- **AIM OF THE EXERCISE**
What is needed is a faithful transcription of all the data below, pictures excluded.

══ TASK DATA

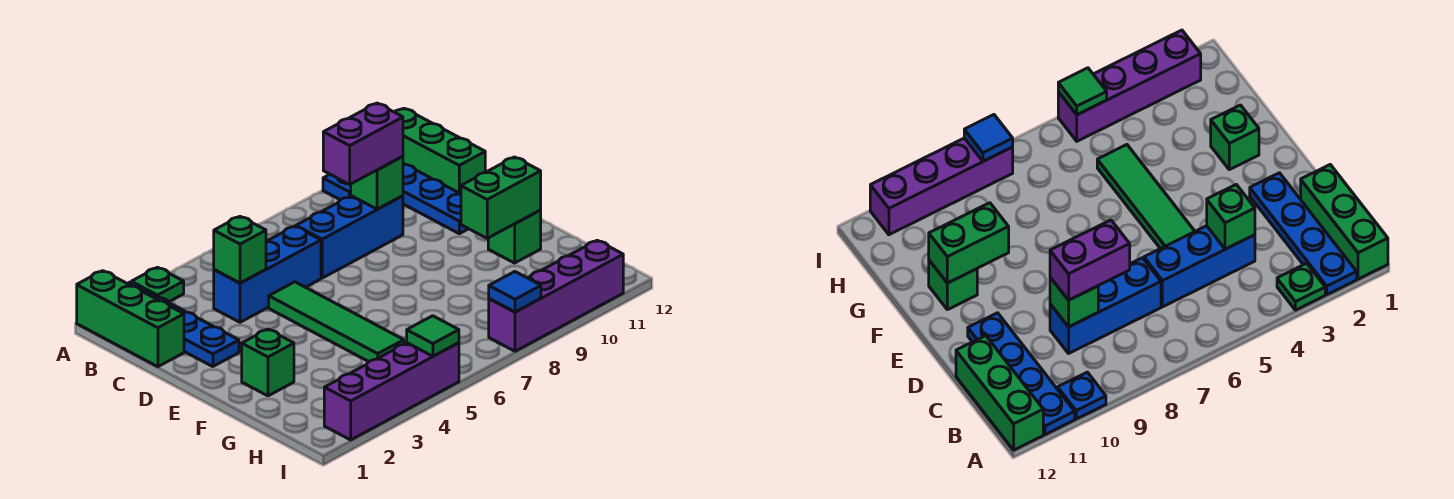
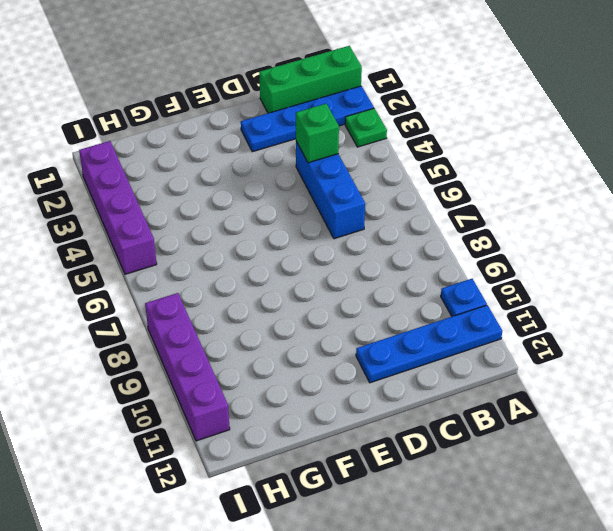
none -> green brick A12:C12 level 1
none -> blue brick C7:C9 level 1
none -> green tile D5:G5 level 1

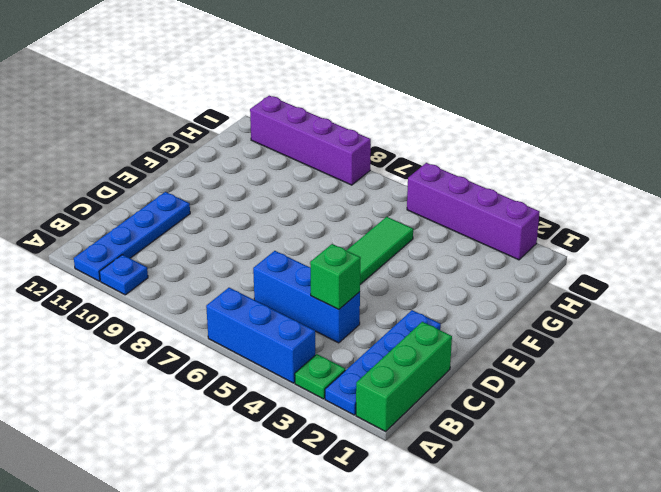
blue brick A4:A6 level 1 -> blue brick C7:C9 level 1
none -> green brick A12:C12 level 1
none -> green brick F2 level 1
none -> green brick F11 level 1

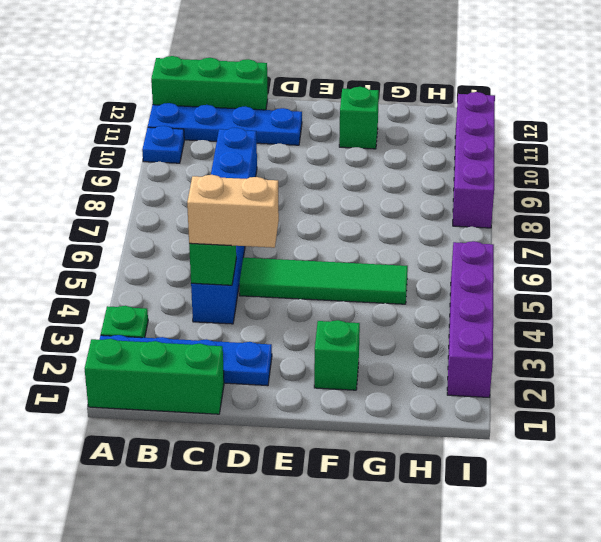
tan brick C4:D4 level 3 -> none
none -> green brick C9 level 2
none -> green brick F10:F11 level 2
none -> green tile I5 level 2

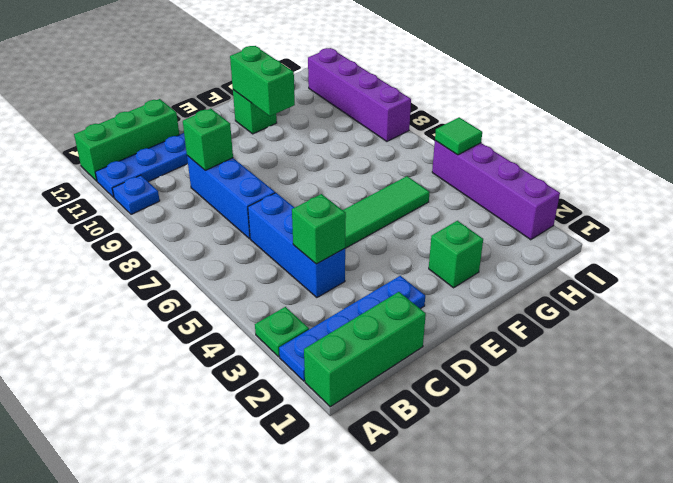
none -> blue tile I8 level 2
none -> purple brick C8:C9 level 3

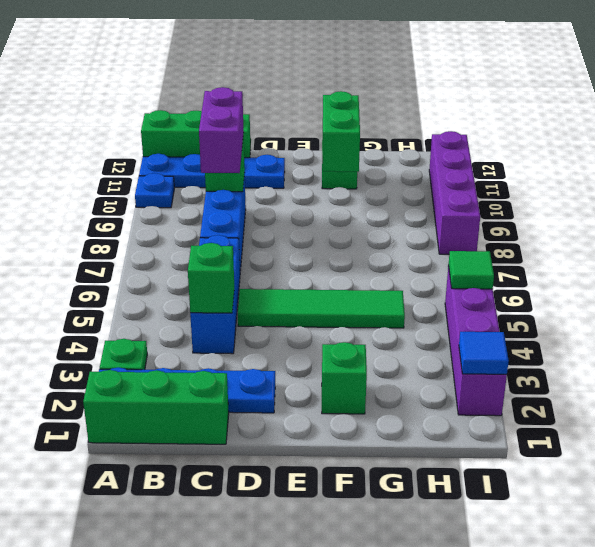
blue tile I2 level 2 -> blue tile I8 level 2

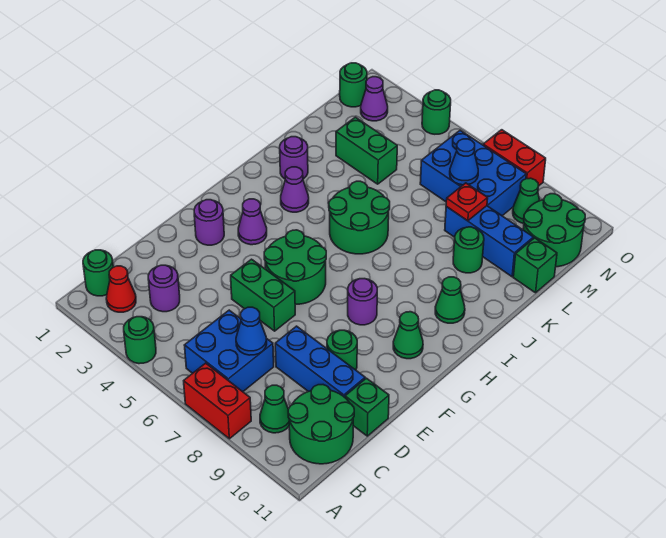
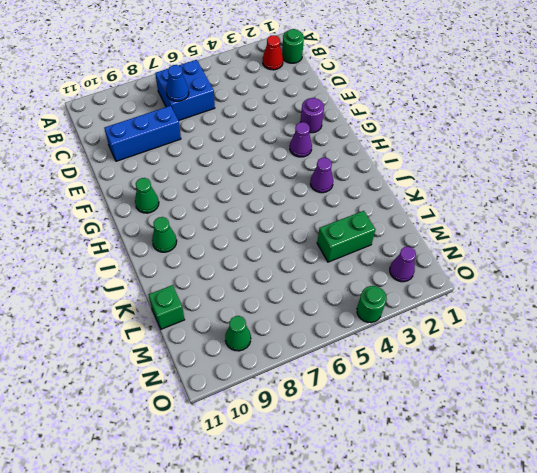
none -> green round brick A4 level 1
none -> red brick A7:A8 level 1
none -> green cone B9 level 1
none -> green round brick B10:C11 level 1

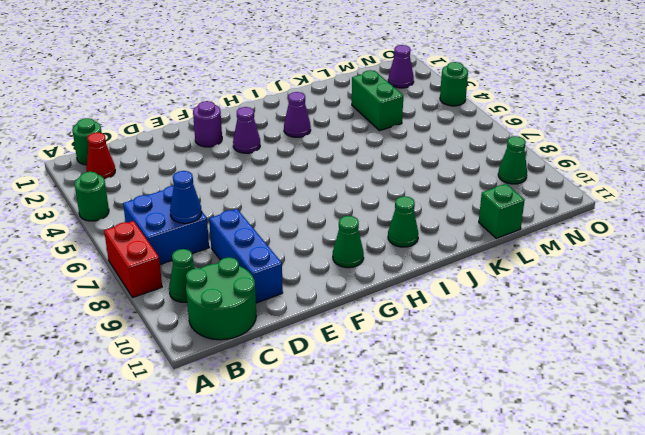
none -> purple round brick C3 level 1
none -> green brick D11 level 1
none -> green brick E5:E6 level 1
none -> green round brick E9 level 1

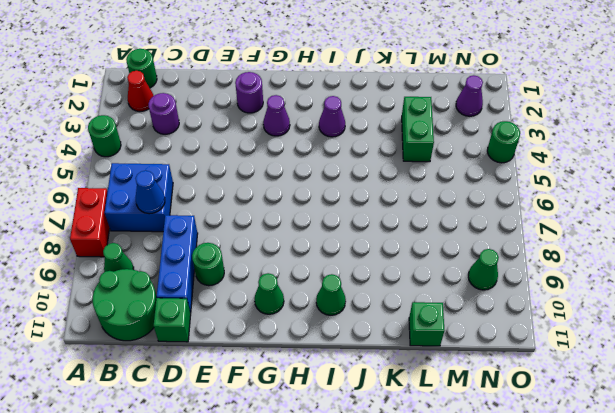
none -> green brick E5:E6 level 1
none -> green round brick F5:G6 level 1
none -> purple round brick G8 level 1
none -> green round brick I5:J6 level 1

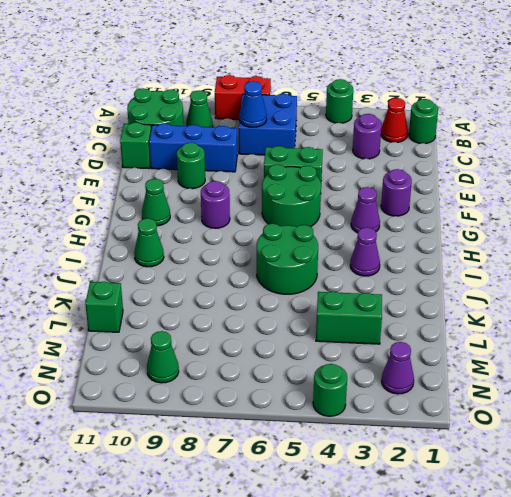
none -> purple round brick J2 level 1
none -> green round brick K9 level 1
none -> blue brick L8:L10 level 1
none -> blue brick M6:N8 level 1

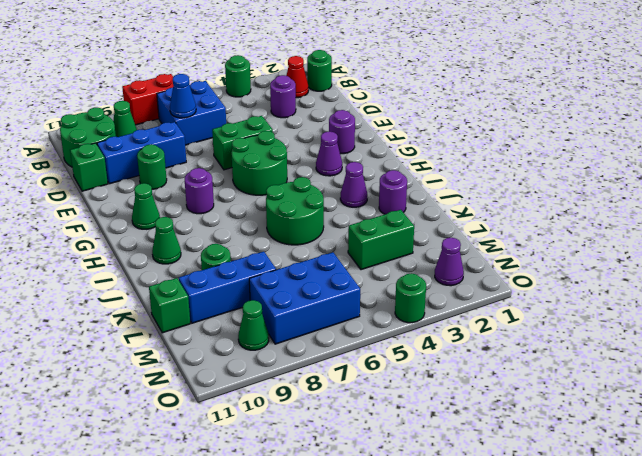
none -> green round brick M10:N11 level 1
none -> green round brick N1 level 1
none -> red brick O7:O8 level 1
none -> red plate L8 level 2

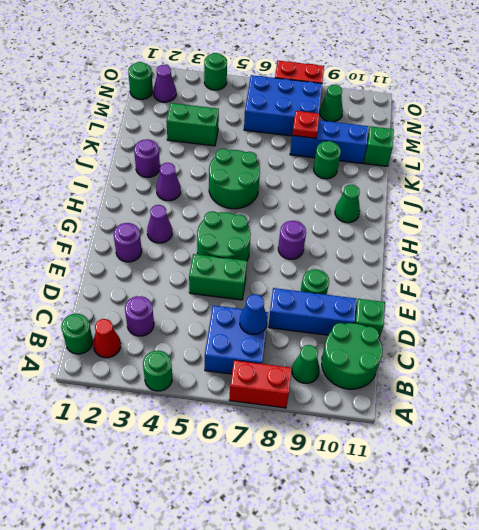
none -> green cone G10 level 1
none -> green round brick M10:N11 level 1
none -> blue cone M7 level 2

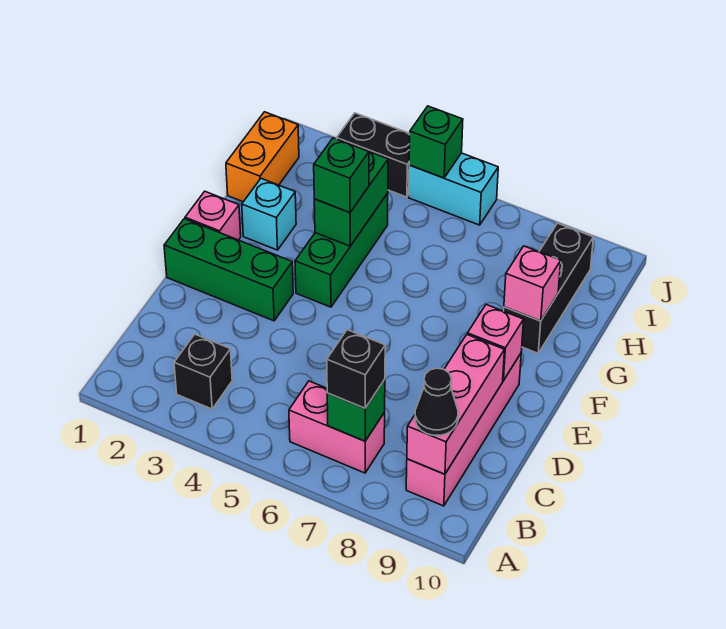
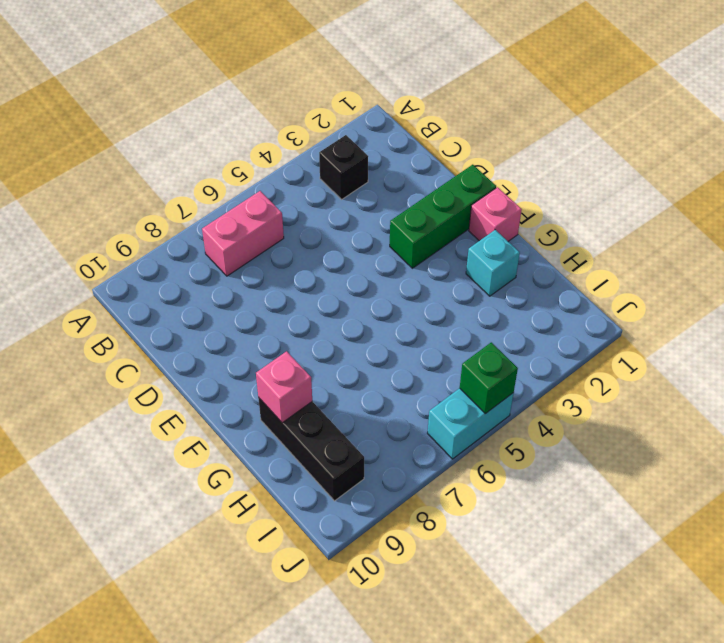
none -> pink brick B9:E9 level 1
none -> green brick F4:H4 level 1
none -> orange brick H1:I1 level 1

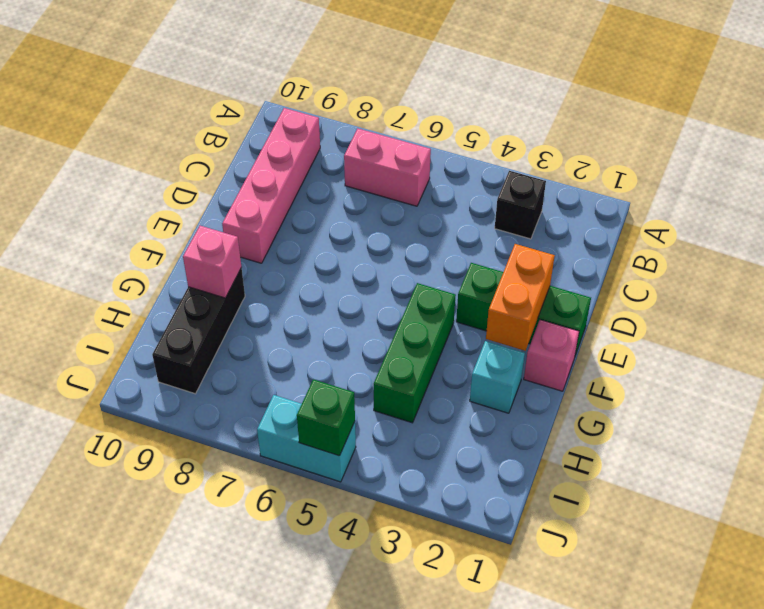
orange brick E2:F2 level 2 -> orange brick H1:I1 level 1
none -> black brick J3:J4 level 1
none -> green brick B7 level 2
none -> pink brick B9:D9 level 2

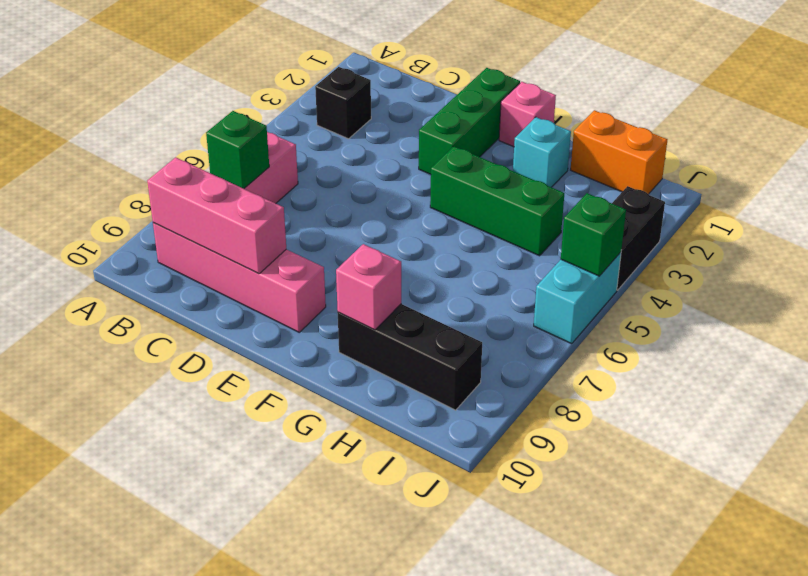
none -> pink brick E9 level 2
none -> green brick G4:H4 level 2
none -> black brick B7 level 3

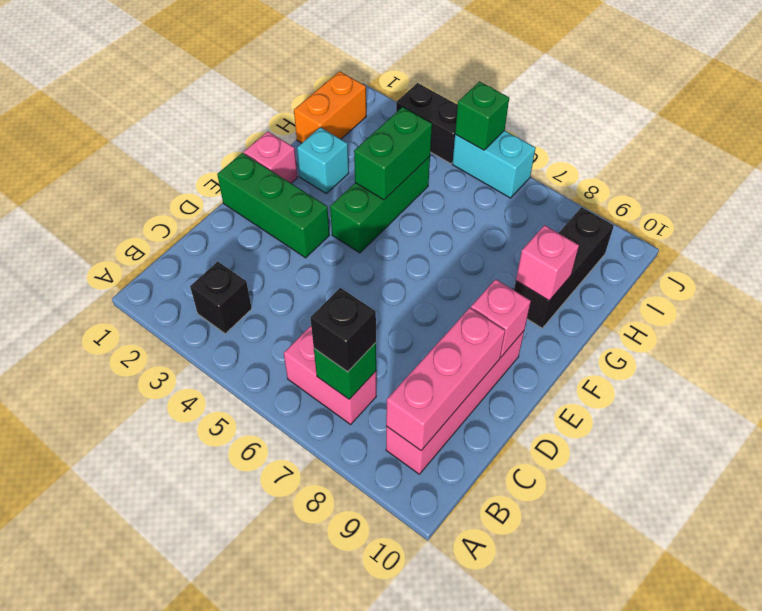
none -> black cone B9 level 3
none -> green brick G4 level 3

════

- **ANSWER AREA**
none -> green brick A12:C12 level 1
none -> blue brick C7:C9 level 1
none -> green tile D5:G5 level 1

blue brick A4:A6 level 1 -> blue brick C7:C9 level 1
none -> green brick A12:C12 level 1
none -> green brick F2 level 1
none -> green brick F11 level 1

tan brick C4:D4 level 3 -> none
none -> green brick C9 level 2
none -> green brick F10:F11 level 2
none -> green tile I5 level 2

none -> blue tile I8 level 2
none -> purple brick C8:C9 level 3

blue tile I2 level 2 -> blue tile I8 level 2

none -> green round brick A4 level 1
none -> red brick A7:A8 level 1
none -> green cone B9 level 1
none -> green round brick B10:C11 level 1

none -> purple round brick C3 level 1
none -> green brick D11 level 1
none -> green brick E5:E6 level 1
none -> green round brick E9 level 1

none -> green brick E5:E6 level 1
none -> green round brick F5:G6 level 1
none -> purple round brick G8 level 1
none -> green round brick I5:J6 level 1

none -> purple round brick J2 level 1
none -> green round brick K9 level 1
none -> blue brick L8:L10 level 1
none -> blue brick M6:N8 level 1

none -> green round brick M10:N11 level 1
none -> green round brick N1 level 1
none -> red brick O7:O8 level 1
none -> red plate L8 level 2

none -> green cone G10 level 1
none -> green round brick M10:N11 level 1
none -> blue cone M7 level 2

none -> pink brick B9:E9 level 1
none -> green brick F4:H4 level 1
none -> orange brick H1:I1 level 1

orange brick E2:F2 level 2 -> orange brick H1:I1 level 1
none -> black brick J3:J4 level 1
none -> green brick B7 level 2
none -> pink brick B9:D9 level 2

none -> pink brick E9 level 2
none -> green brick G4:H4 level 2
none -> black brick B7 level 3

none -> black cone B9 level 3
none -> green brick G4 level 3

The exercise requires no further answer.